[Opening Extracted information section]
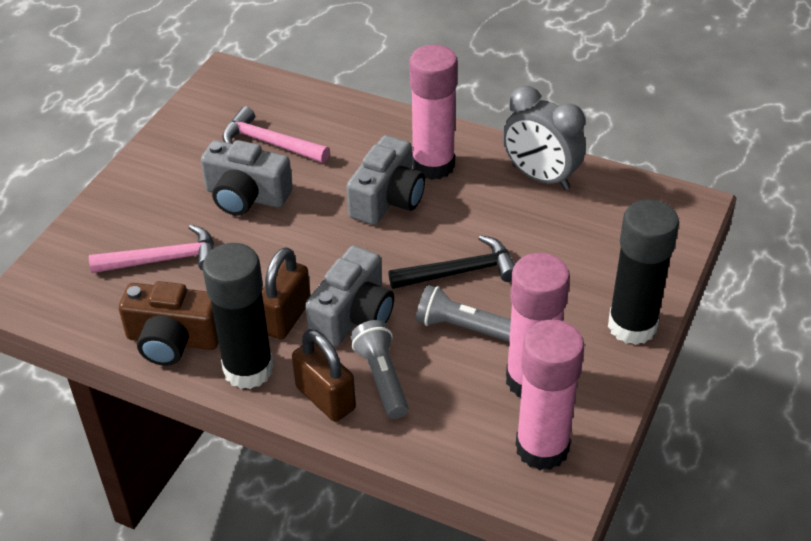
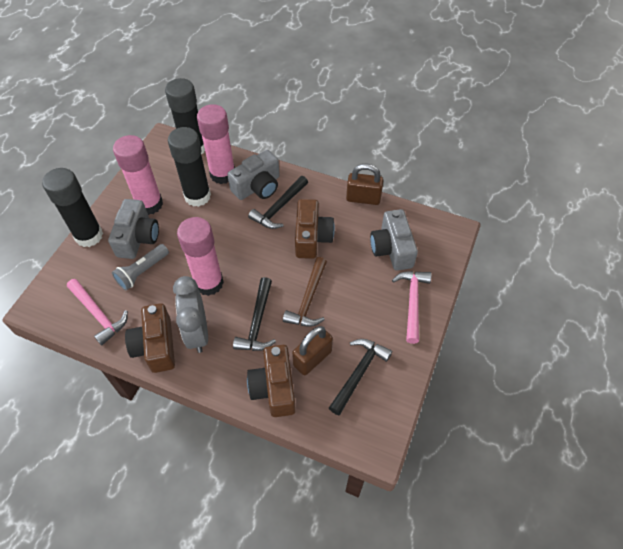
black glue stick: 2 -> 3
black hammer: 1 -> 3
brown camera: 1 -> 3
brown hammer: 0 -> 1
grey flashlight: 2 -> 1

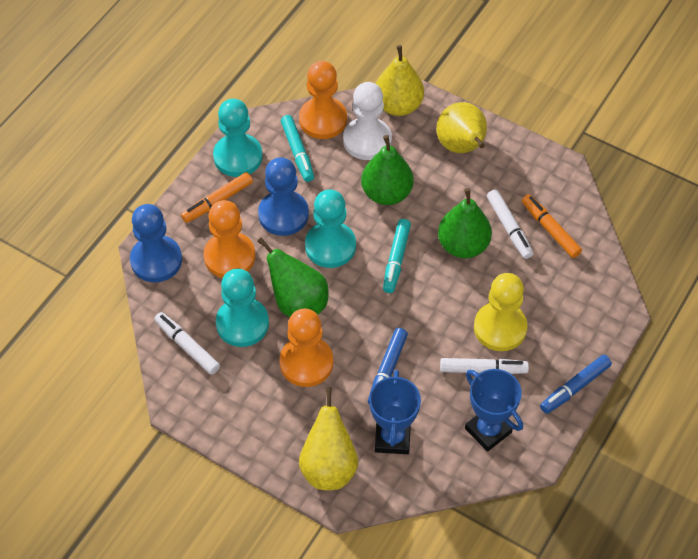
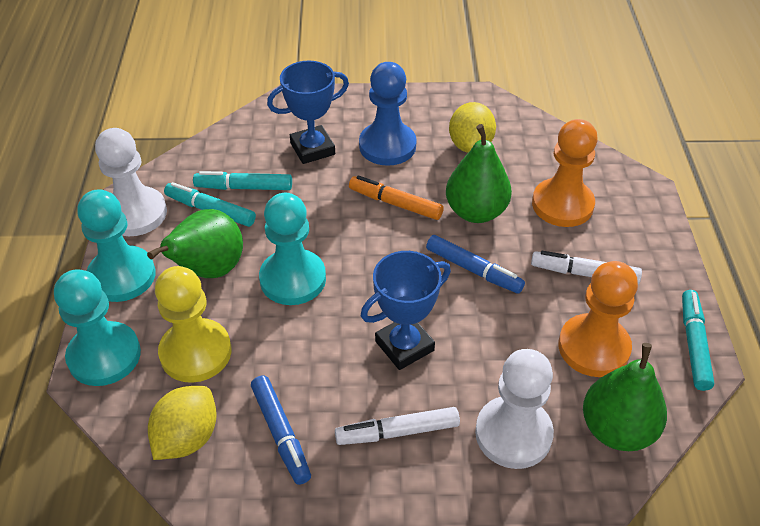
blue pawn: 2 -> 1
orange marker: 2 -> 1
orange pawn: 3 -> 2
turquoise marker: 2 -> 3
white marker: 3 -> 2
white pawn: 1 -> 2
yellow lemon: 0 -> 2
yellow pear: 3 -> 0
[Closing Extracted information section]
◆ Instructions for the task ◆
Copy out, with no pictures, the lines from the one containing "brown hammer: 0 -> 1" through the last line of the data above, both ends included and each word unchanged.

◆ Task solution ◆
brown hammer: 0 -> 1
grey flashlight: 2 -> 1

blue pawn: 2 -> 1
orange marker: 2 -> 1
orange pawn: 3 -> 2
turquoise marker: 2 -> 3
white marker: 3 -> 2
white pawn: 1 -> 2
yellow lemon: 0 -> 2
yellow pear: 3 -> 0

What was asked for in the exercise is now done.